[RAW DATA]

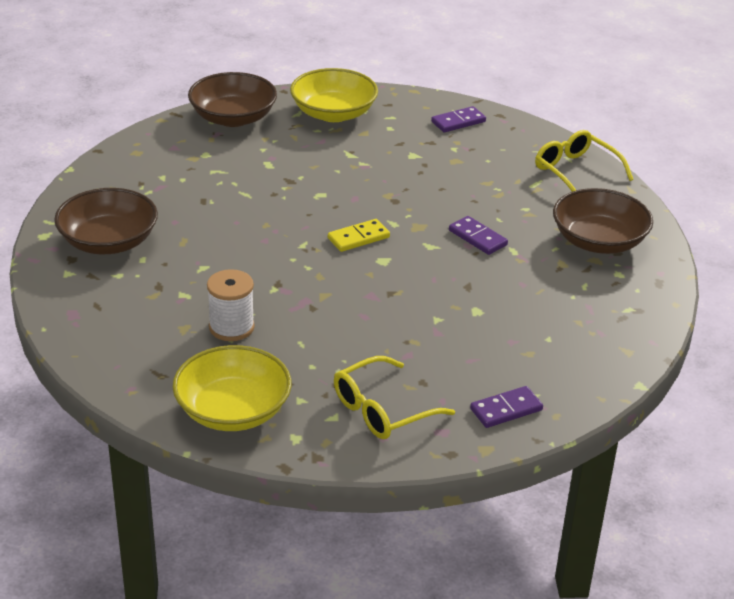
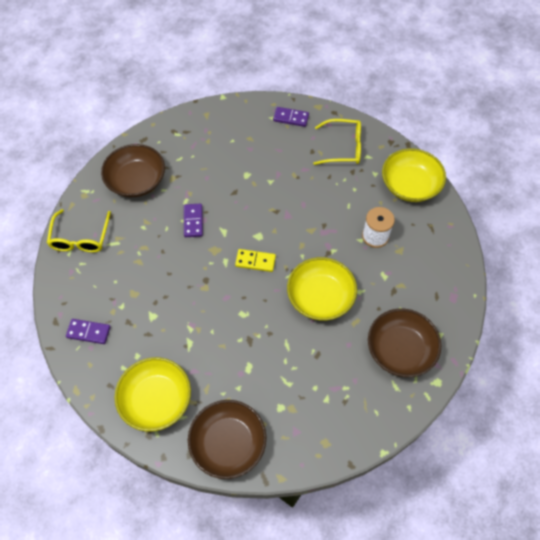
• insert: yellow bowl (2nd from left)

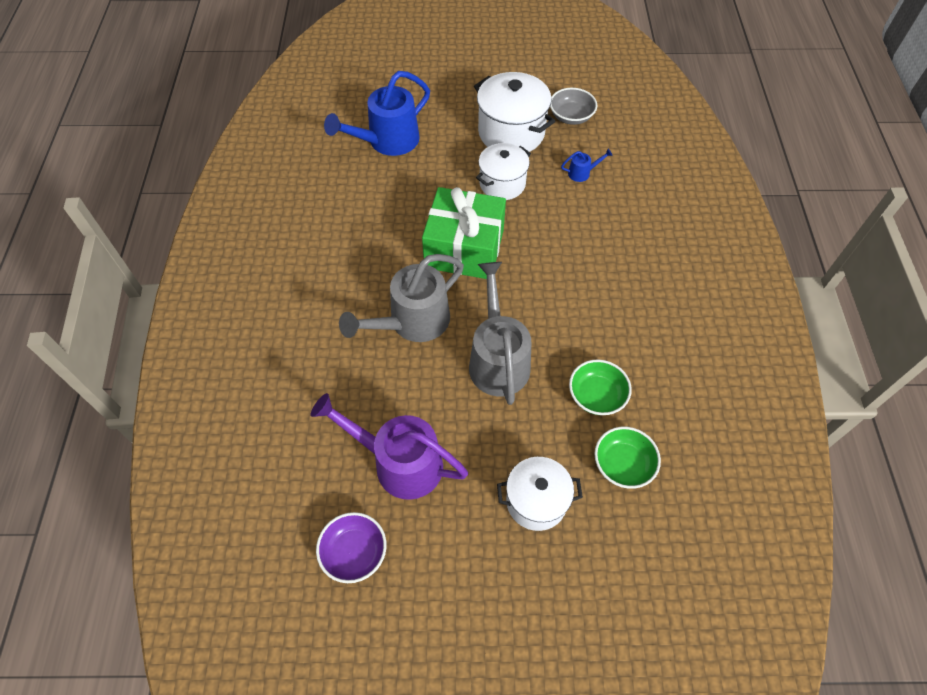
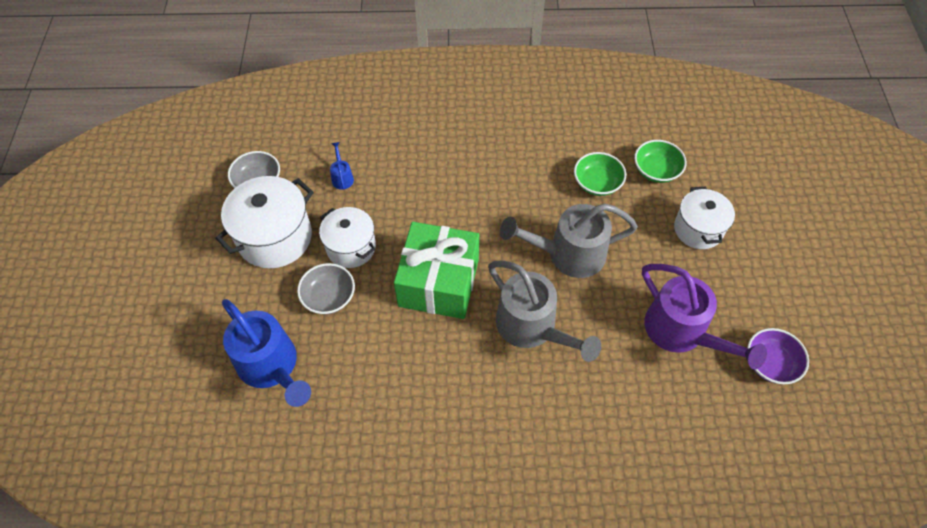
• insert: grey bowl (2nd from left)
• rotate: purple watering can 60 degrees counterclockwise

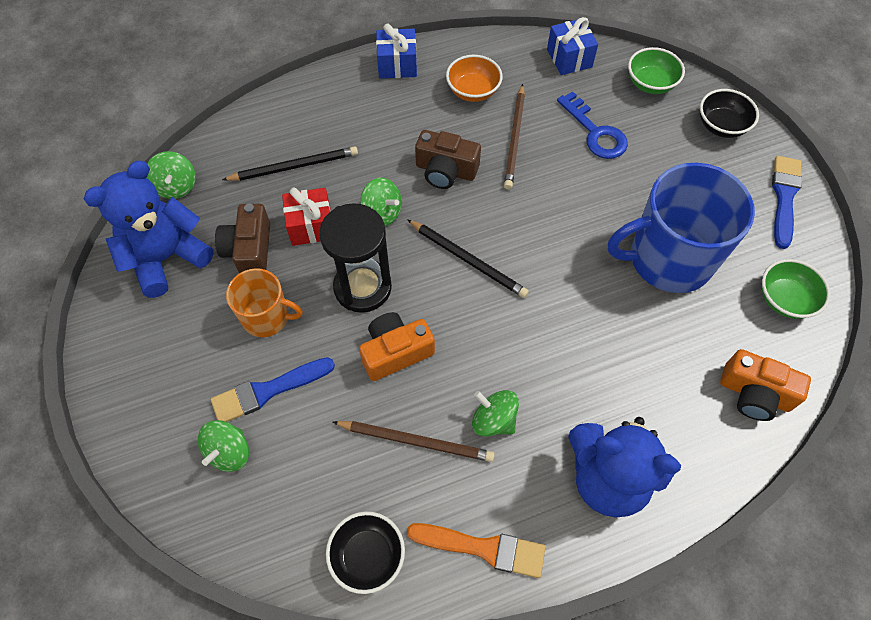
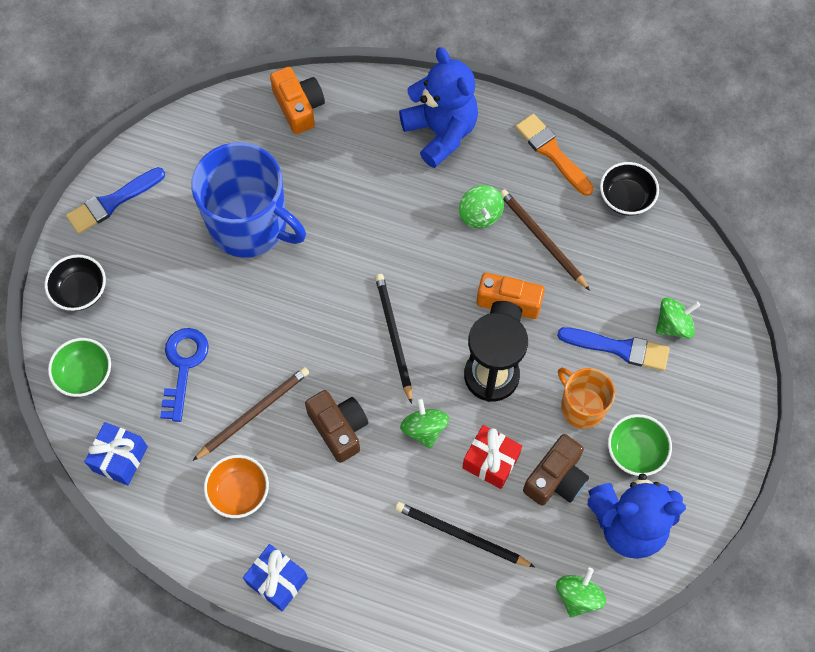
• move: green bowl (2nd from left)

[/RAW DATA]

▶ YOUR TASK: Transcribe all of the lines above exactly as given. The pictures stay out.

▶ ANSWER AREA:
• insert: yellow bowl (2nd from left)

• insert: grey bowl (2nd from left)
• rotate: purple watering can 60 degrees counterclockwise

• move: green bowl (2nd from left)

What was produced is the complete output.